* [Job item]: In the records below, repeat word for word only the lines starting at the one that contains "(371, 176) = (428, 331): pink" and ending at the one that contains "(148, 232) = (354, 398): none", pictures excluded.

Object correspondence data:
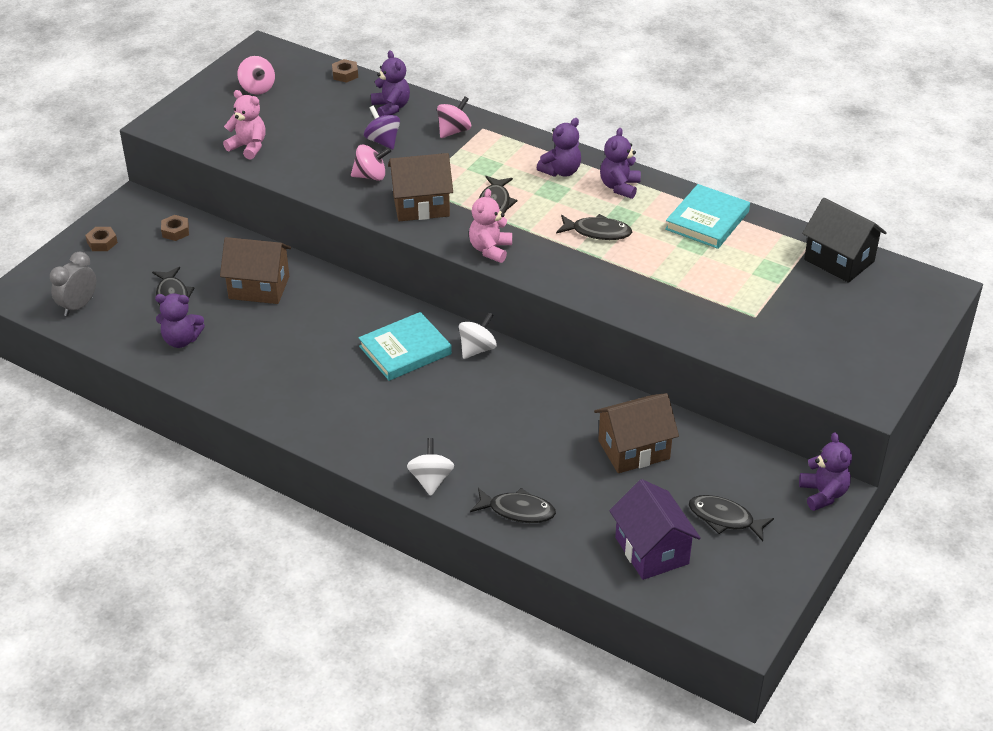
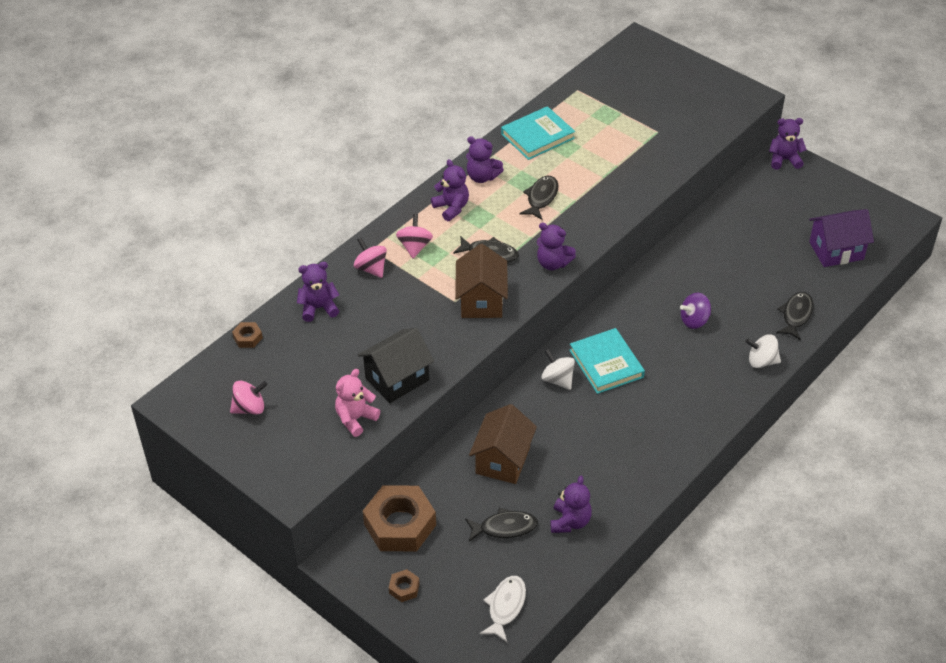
camera: 80 degrees left, 5 degrees up
(78, 306) = (505, 607): grey clock -> white fish
(175, 231) = (400, 524): brown nut -> brown nut, size x2.32
(371, 176) = (428, 331): pink spinning top -> pink spinning top (415, 247)
(383, 141) = (374, 318): purple spinning top -> purple spinning top (694, 321)
(477, 349) = (611, 318): white spinning top -> white spinning top (557, 379)
(490, 249) = (553, 263): pink teddy bear -> purple teddy bear
(634, 450) = (735, 244): brown house -> none
(707, 220) = (537, 136): turquoise book -> turquoise book turned 75 degrees counterclockwise
(724, 519) = (806, 210): black fish -> none
(839, 260) = (599, 80): black house -> black house (397, 379)

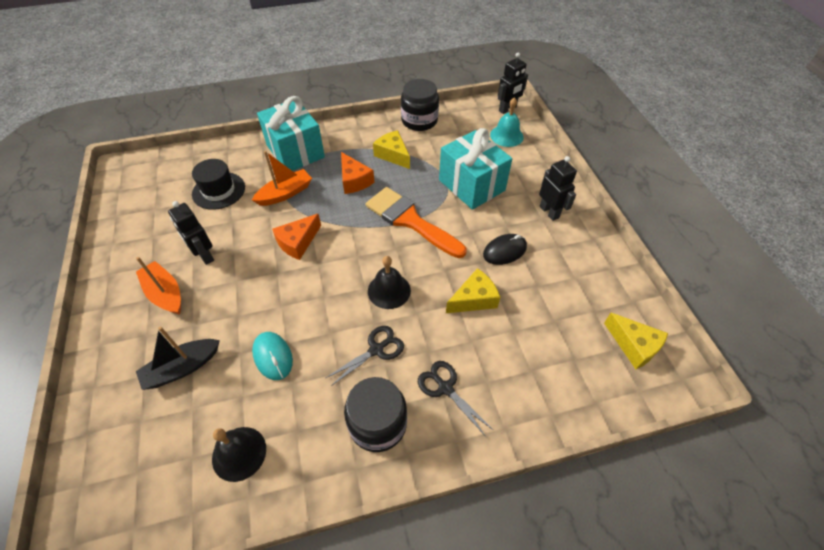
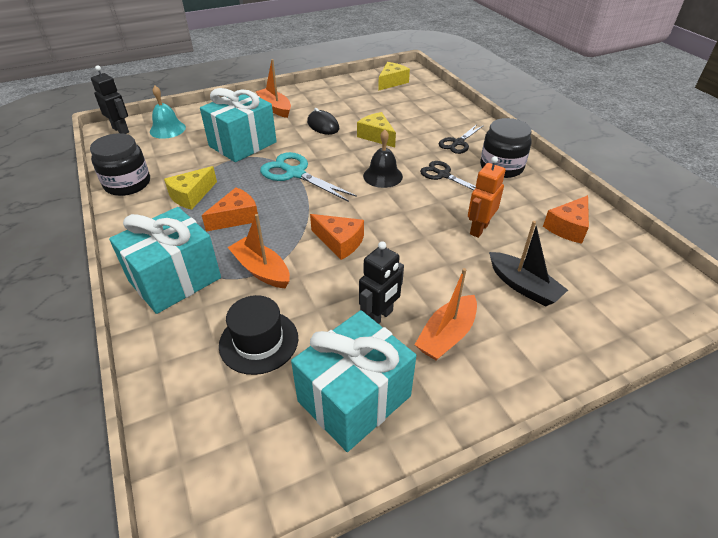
camera: 100 degrees left, 10 degrees down
(148, 232) = (354, 398): none -> turquoise gift
(239, 453) = (568, 227): black bell -> orange cheese
(273, 356) = (479, 229): turquoise mouse -> orange robot
(410, 221) = (295, 173): orange brush -> turquoise scissors
(549, 212) = (275, 108): black robot -> orange boat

* [Solution to this task]:
(371, 176) = (428, 331): pink spinning top -> pink spinning top (415, 247)
(383, 141) = (374, 318): purple spinning top -> purple spinning top (694, 321)
(477, 349) = (611, 318): white spinning top -> white spinning top (557, 379)
(490, 249) = (553, 263): pink teddy bear -> purple teddy bear
(634, 450) = (735, 244): brown house -> none
(707, 220) = (537, 136): turquoise book -> turquoise book turned 75 degrees counterclockwise
(724, 519) = (806, 210): black fish -> none
(839, 260) = (599, 80): black house -> black house (397, 379)

camera: 100 degrees left, 10 degrees down
(148, 232) = (354, 398): none -> turquoise gift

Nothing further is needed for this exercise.